--- Coordinate-based change listings ---
——
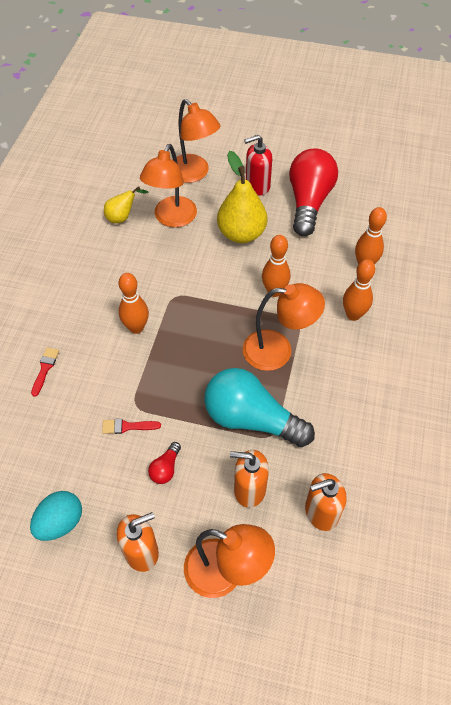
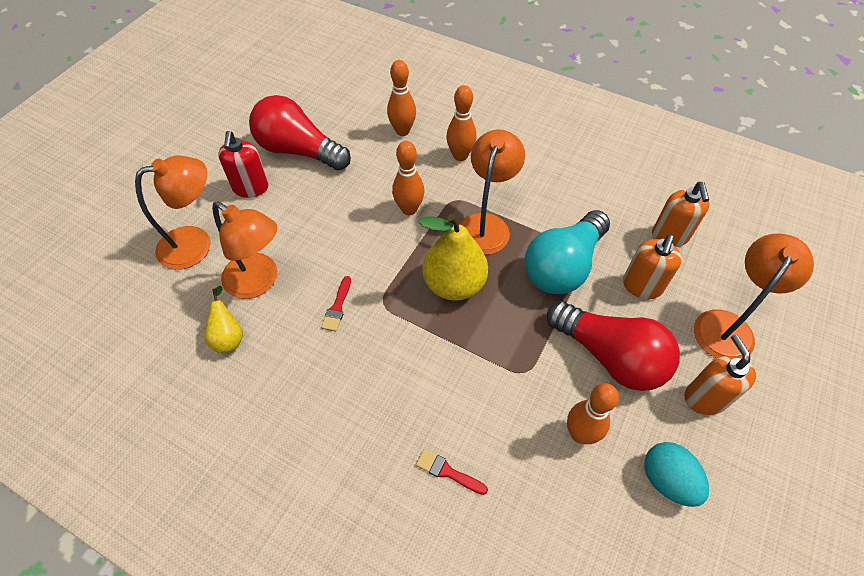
camera: 75 degrees left, 0 degrees up
(127, 426) = (552, 386): red brush -> red brush (337, 307)
(136, 328) = (415, 352): orange bowling pin -> orange bowling pin (580, 434)
(165, 468) = (610, 356): red light bulb -> red light bulb, size x2.42
(241, 233) = (316, 219): yellow pear -> yellow pear (454, 284)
——
--- Problem description ---
Output every entry exactly. Pictures stay out.

--- Solution ---
camera: 75 degrees left, 0 degrees up
(127, 426) = (552, 386): red brush -> red brush (337, 307)
(136, 328) = (415, 352): orange bowling pin -> orange bowling pin (580, 434)
(165, 468) = (610, 356): red light bulb -> red light bulb, size x2.42
(241, 233) = (316, 219): yellow pear -> yellow pear (454, 284)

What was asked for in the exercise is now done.